- [Work instruction] Go through the material and pull out every line with the string "MCLR" in it.

- [Given records]
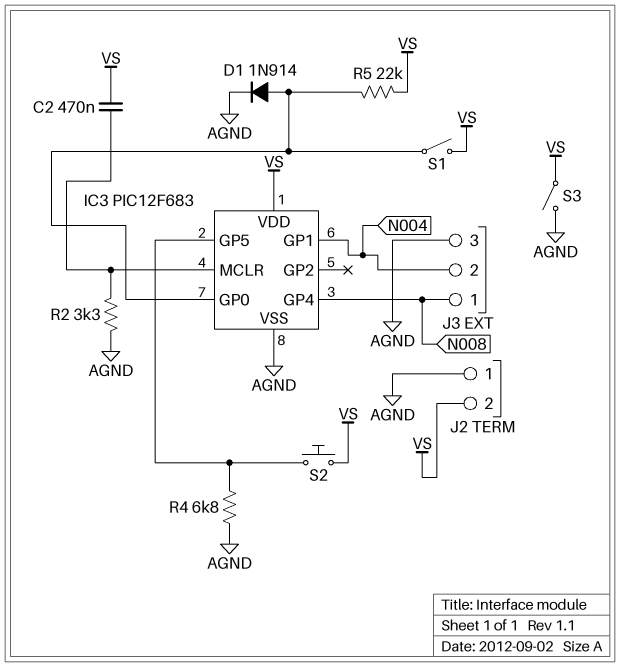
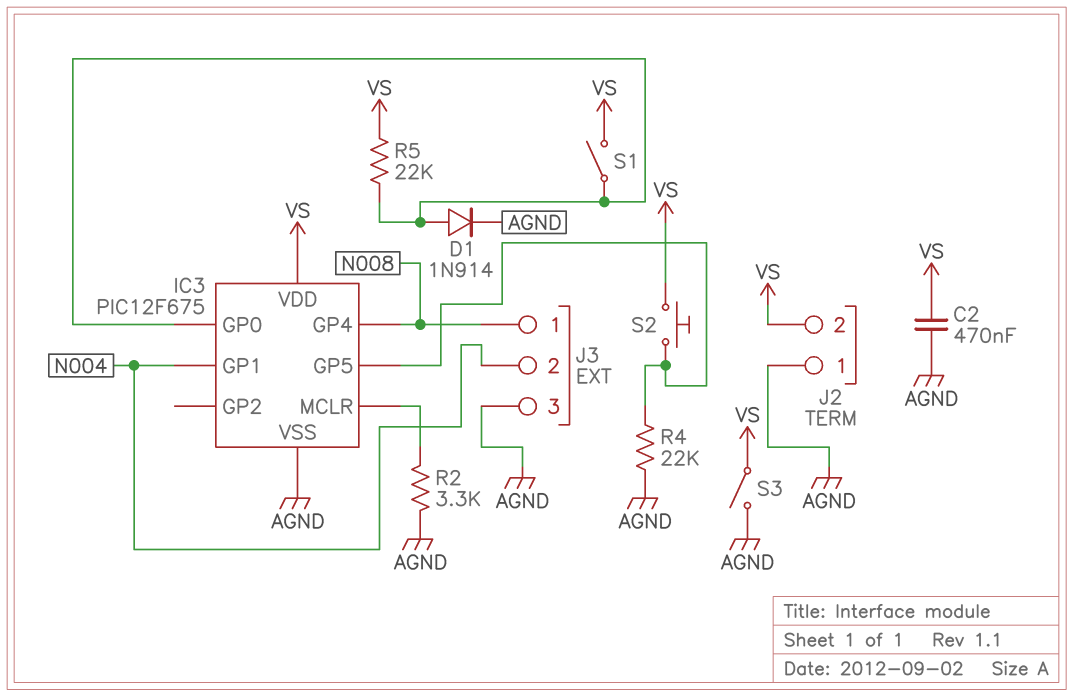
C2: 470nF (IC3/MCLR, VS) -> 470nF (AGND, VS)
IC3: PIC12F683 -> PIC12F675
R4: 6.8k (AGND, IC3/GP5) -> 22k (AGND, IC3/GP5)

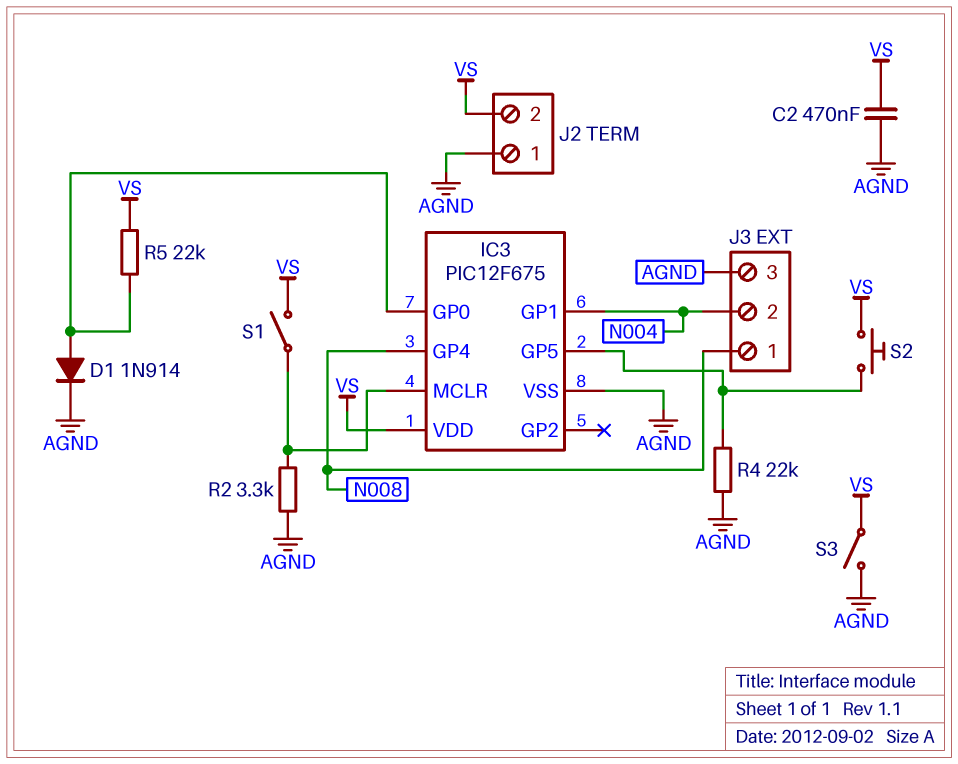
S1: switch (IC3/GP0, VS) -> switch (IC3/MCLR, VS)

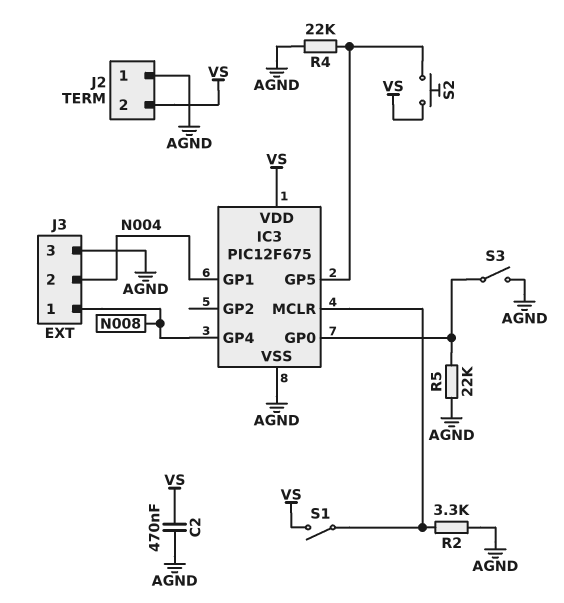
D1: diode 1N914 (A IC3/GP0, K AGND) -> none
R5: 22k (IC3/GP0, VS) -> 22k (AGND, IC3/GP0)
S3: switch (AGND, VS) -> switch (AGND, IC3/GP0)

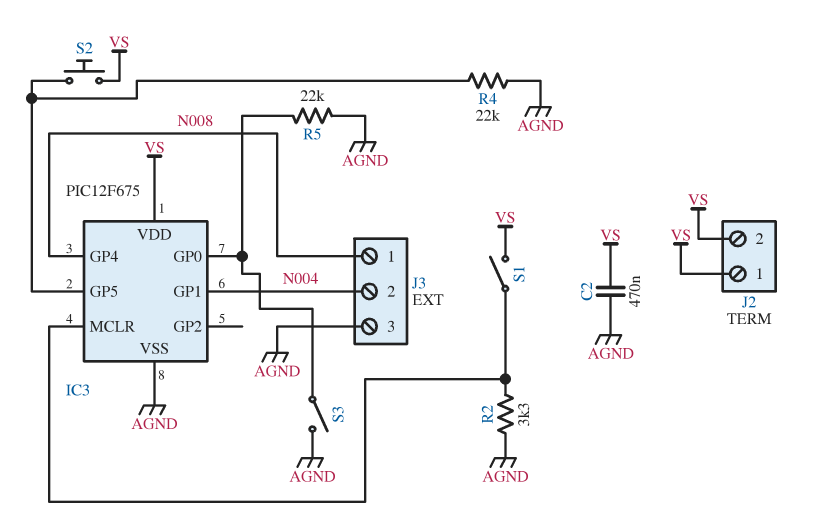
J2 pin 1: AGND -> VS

==

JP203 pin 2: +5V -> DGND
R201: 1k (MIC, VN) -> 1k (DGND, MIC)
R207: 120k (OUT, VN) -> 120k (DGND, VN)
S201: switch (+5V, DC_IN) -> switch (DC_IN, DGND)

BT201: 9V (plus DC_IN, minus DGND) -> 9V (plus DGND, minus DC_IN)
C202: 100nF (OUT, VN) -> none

==

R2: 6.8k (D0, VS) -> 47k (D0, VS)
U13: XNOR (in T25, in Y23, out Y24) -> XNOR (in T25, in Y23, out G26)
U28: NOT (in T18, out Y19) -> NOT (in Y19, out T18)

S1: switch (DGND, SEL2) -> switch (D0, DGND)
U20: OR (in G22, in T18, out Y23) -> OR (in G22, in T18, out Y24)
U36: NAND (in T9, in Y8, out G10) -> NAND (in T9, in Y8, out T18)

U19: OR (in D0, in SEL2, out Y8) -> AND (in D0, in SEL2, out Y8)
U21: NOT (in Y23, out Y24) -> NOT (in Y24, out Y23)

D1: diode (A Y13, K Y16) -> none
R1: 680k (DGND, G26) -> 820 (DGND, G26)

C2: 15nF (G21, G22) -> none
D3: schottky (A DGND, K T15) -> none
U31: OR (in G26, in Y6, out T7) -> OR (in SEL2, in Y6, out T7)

- [Response for this exercise]
C2: 470nF (IC3/MCLR, VS) -> 470nF (AGND, VS)
S1: switch (IC3/GP0, VS) -> switch (IC3/MCLR, VS)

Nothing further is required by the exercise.